> [Exercise description]:
Copy exactly. Include the line containing "R4: 47 (GND, NET26) -> 47 (NET15, NET26)", every line after it, and the last line below, but no pictures.

Edit difference data
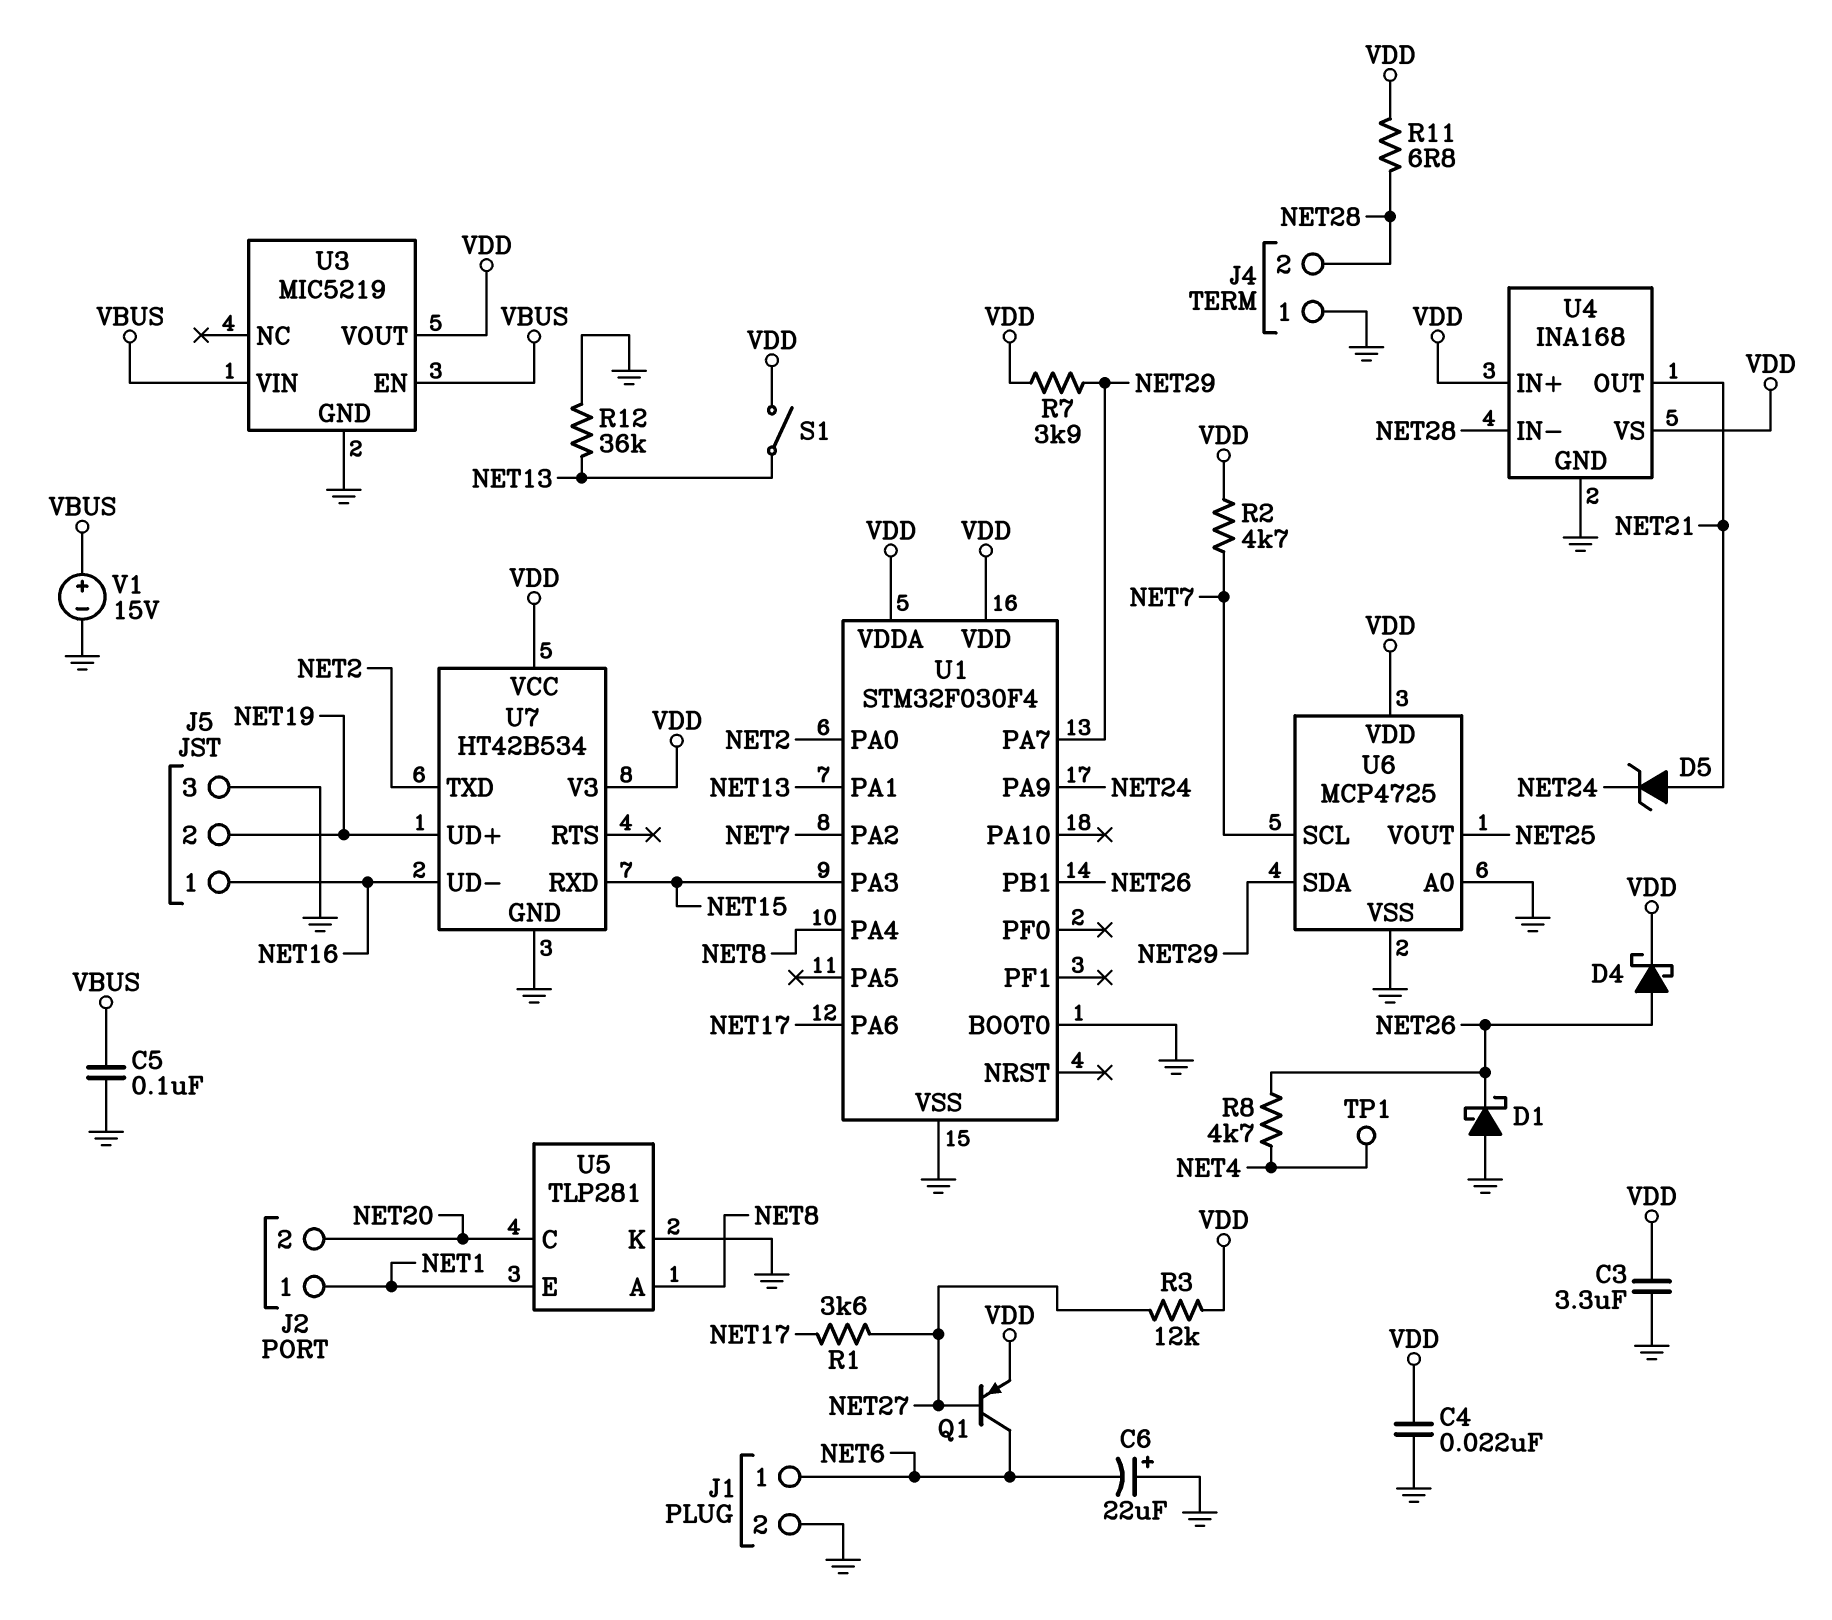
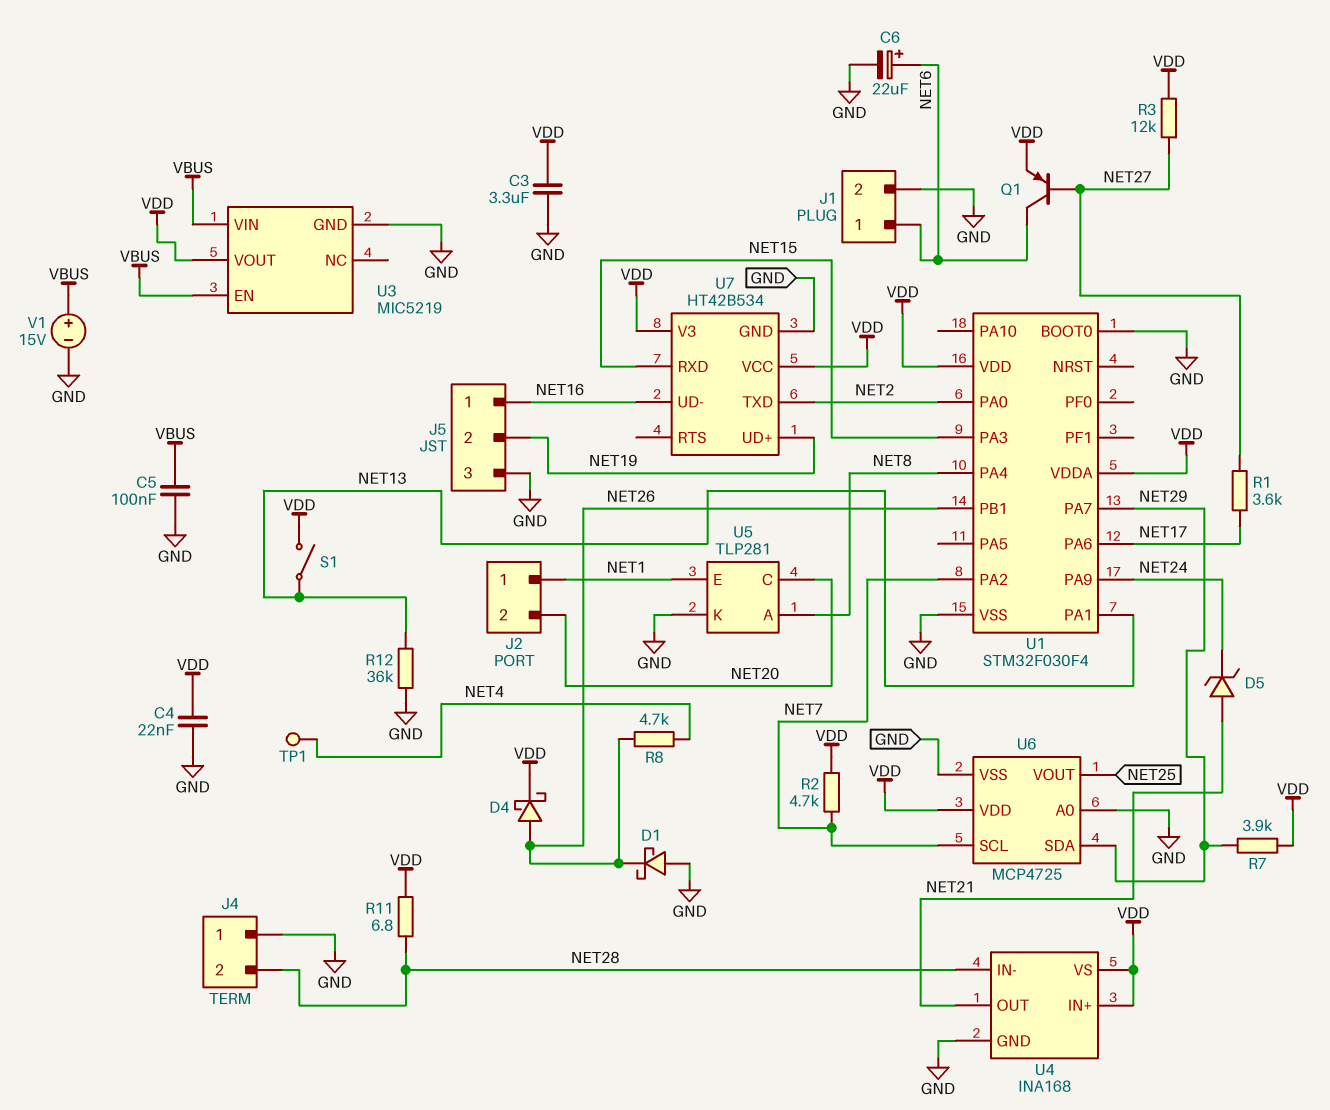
C6: 22uF (plus GND, minus NET6) -> 22uF (plus NET6, minus GND)

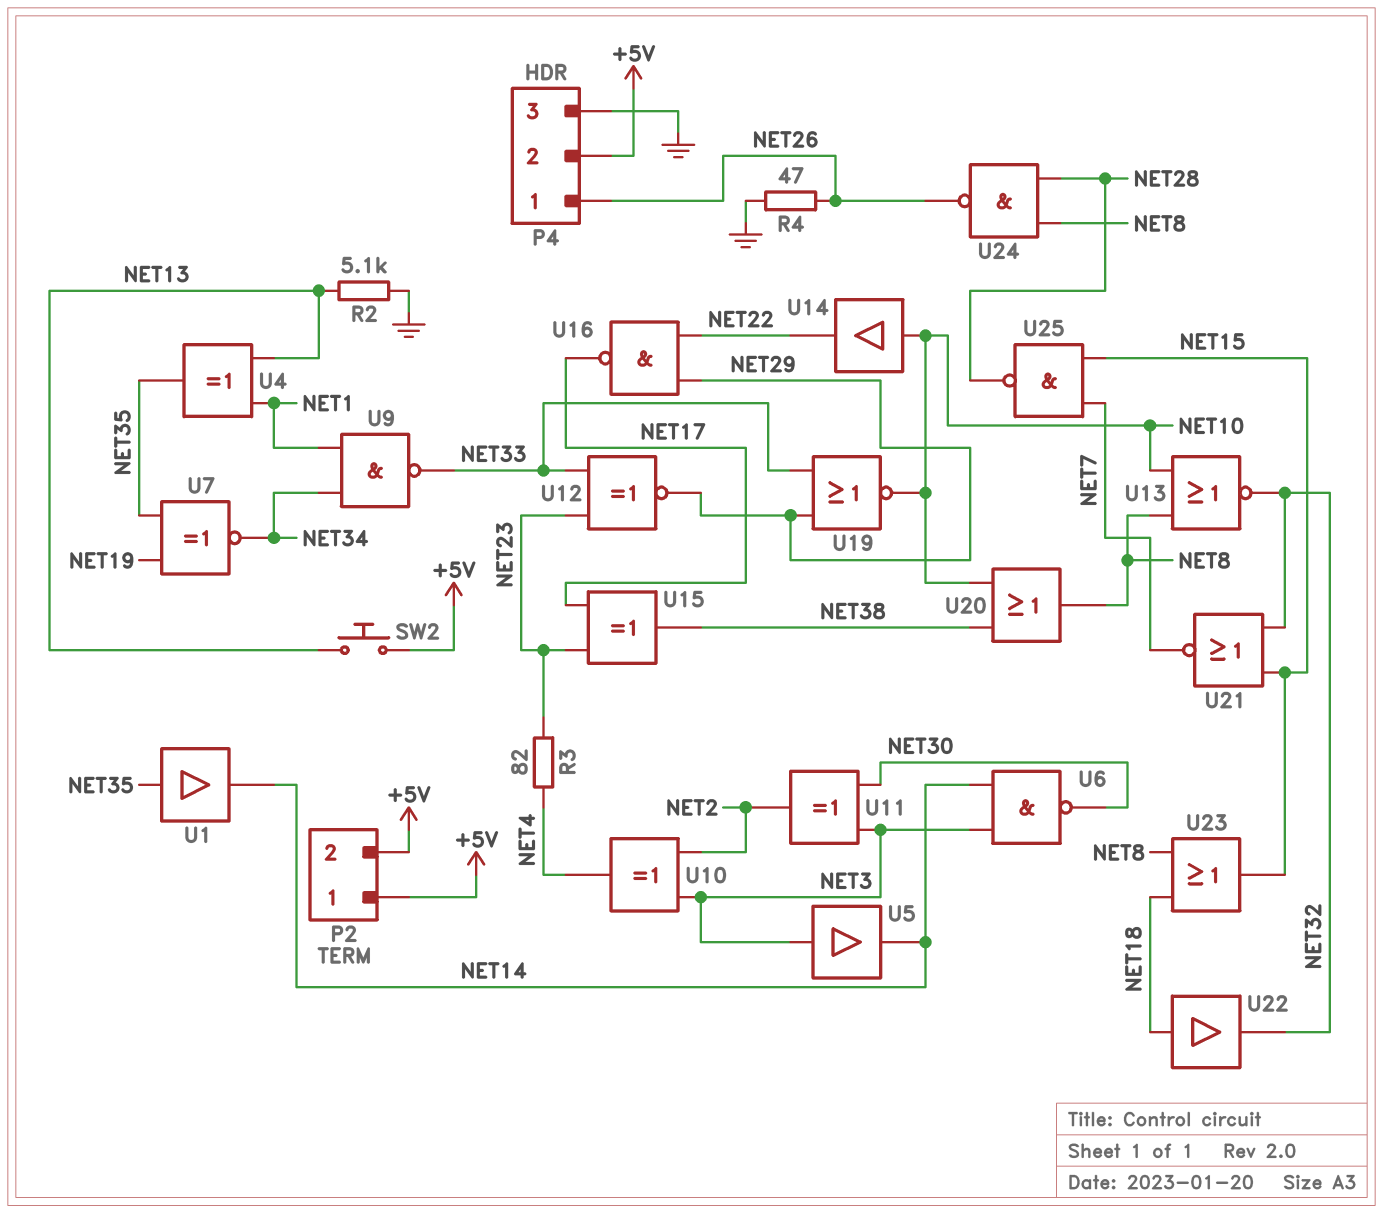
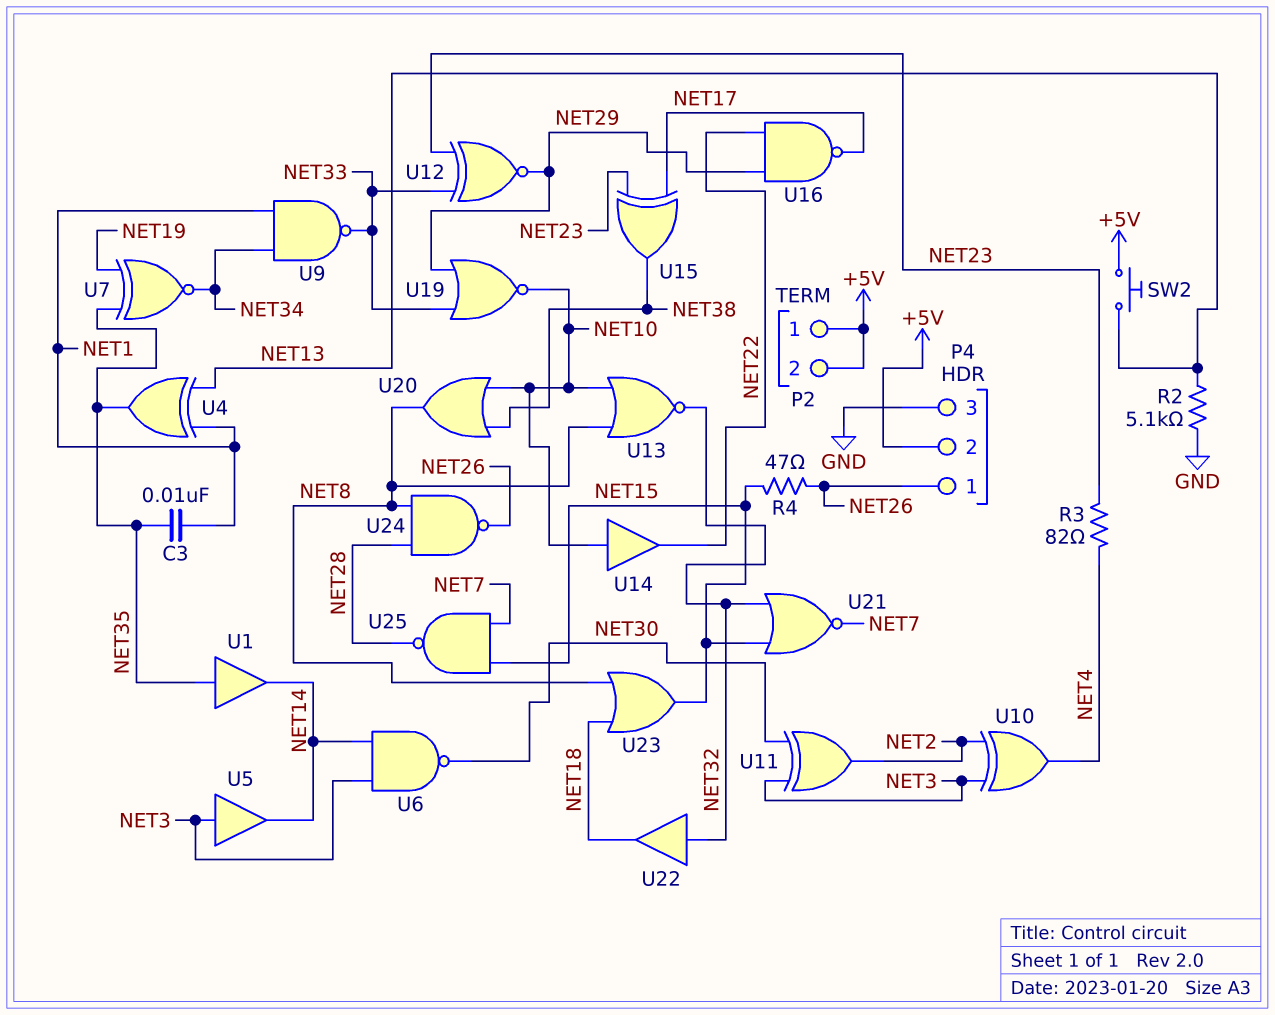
C3: none -> 10nF (NET1, NET35)
R4: 47 (GND, NET26) -> 47 (NET15, NET26)
U22: buffer (in NET18, out NET32) -> buffer (in NET32, out NET18)

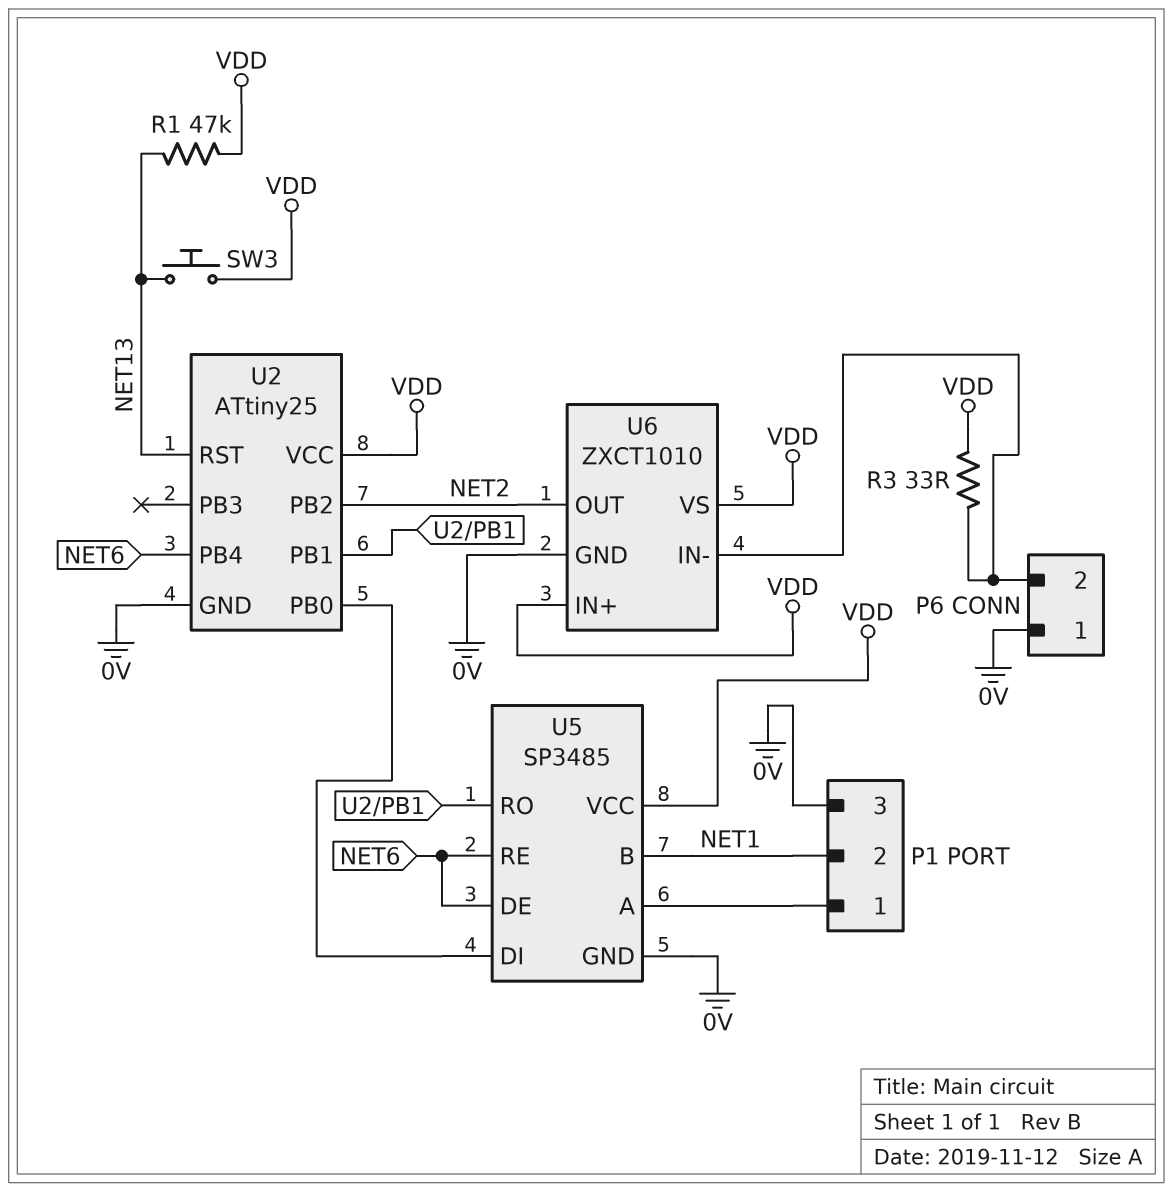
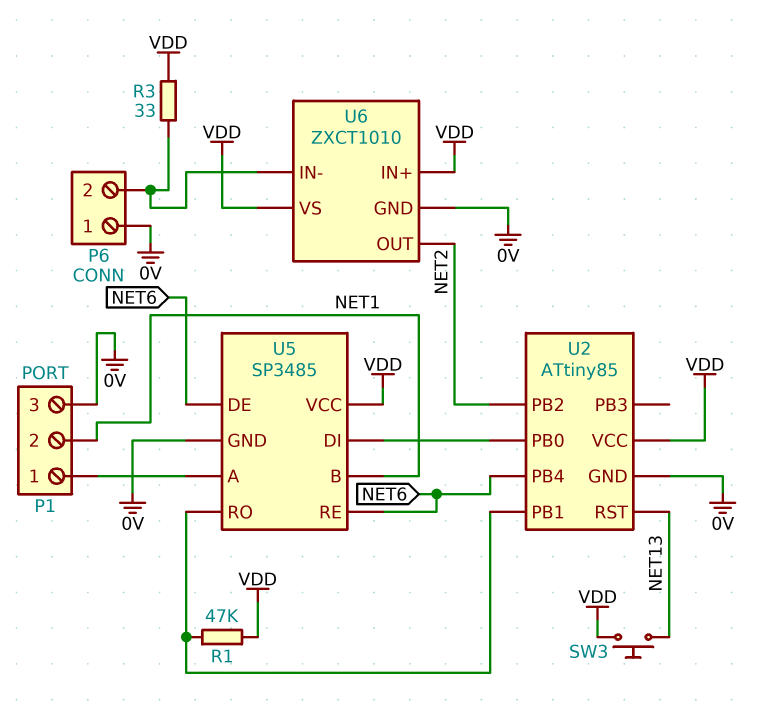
R1: 47k (NET13, VDD) -> 47k (U2/PB1, VDD)
U2: ATtiny25 -> ATtiny85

> [Answer space]:
R4: 47 (GND, NET26) -> 47 (NET15, NET26)
U22: buffer (in NET18, out NET32) -> buffer (in NET32, out NET18)

R1: 47k (NET13, VDD) -> 47k (U2/PB1, VDD)
U2: ATtiny25 -> ATtiny85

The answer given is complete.